§ Aim of the exercise: Keep to one stretch of the data below, the lines from the one with "(390, 62) = (556, 289): green" up to and including the one with "(772, 224) = (372, 198): blue", and return that stretch exactly.

§ Input for this task:
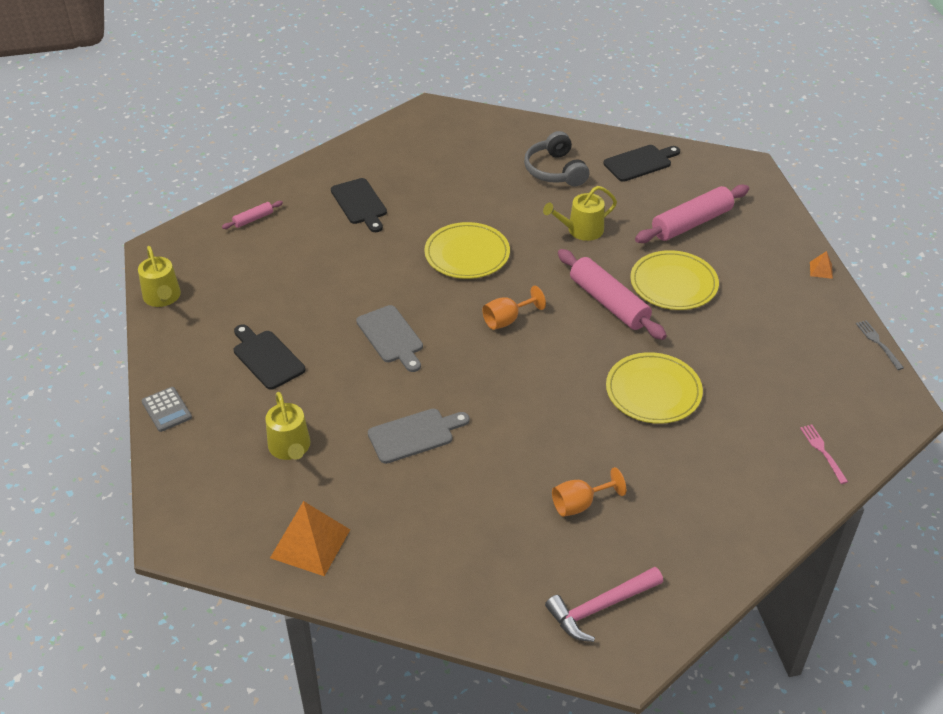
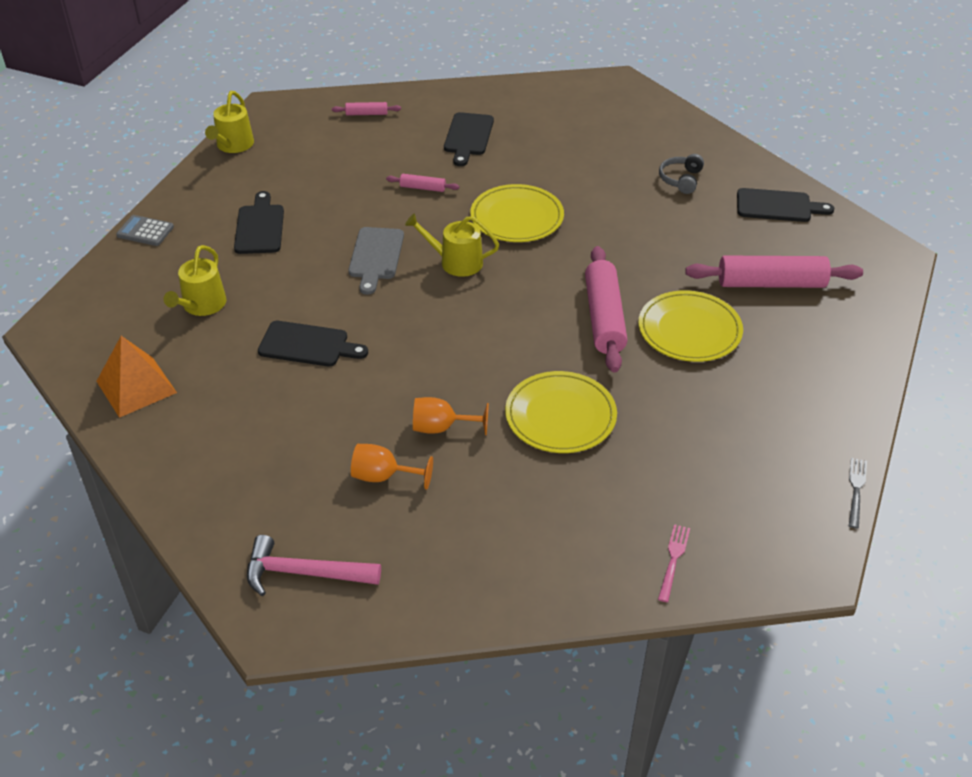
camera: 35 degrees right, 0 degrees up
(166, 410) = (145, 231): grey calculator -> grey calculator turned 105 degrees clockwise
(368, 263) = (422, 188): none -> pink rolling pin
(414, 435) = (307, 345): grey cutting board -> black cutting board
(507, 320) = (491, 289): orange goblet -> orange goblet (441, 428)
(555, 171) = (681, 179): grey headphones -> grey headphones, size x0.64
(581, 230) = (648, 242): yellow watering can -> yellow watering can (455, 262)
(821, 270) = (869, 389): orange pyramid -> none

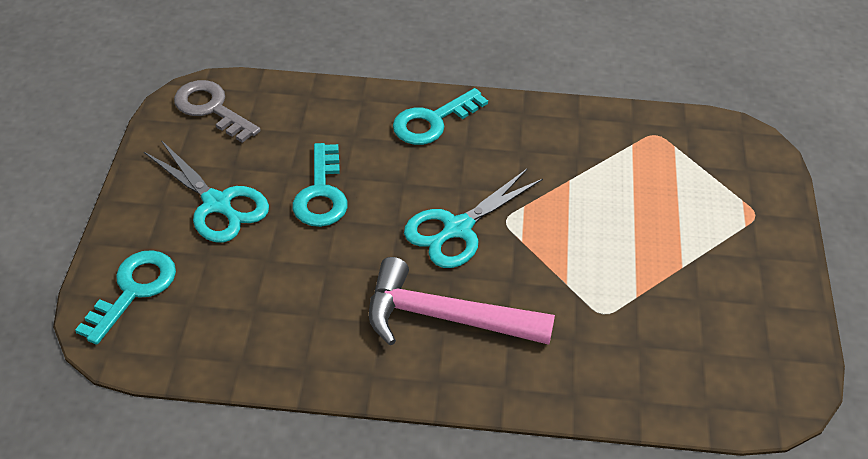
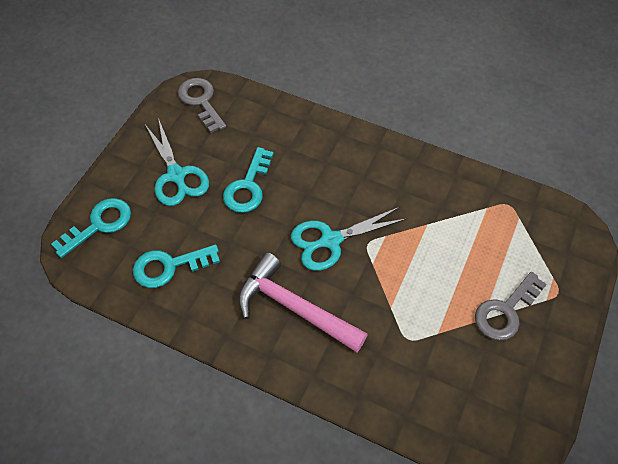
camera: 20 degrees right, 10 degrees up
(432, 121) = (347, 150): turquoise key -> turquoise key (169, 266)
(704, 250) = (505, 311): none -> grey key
...
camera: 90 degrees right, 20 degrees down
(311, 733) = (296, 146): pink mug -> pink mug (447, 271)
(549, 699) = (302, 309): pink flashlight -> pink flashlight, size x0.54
* * *
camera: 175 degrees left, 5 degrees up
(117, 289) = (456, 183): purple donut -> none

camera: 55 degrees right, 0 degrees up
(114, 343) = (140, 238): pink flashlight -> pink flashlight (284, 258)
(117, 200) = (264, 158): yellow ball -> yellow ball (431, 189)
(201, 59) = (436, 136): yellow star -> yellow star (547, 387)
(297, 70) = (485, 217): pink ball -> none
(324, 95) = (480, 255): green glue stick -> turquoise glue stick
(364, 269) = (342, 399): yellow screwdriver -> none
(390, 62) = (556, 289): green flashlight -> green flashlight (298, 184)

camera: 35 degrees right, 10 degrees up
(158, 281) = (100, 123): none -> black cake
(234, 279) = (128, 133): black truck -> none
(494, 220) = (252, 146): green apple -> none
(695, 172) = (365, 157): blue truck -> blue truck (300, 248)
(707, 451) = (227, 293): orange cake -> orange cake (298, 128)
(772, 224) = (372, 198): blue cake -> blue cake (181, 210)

§ Answer for the task:
(390, 62) = (556, 289): green flashlight -> green flashlight (298, 184)

camera: 35 degrees right, 10 degrees up
(158, 281) = (100, 123): none -> black cake
(234, 279) = (128, 133): black truck -> none
(494, 220) = (252, 146): green apple -> none
(695, 172) = (365, 157): blue truck -> blue truck (300, 248)
(707, 451) = (227, 293): orange cake -> orange cake (298, 128)
(772, 224) = (372, 198): blue cake -> blue cake (181, 210)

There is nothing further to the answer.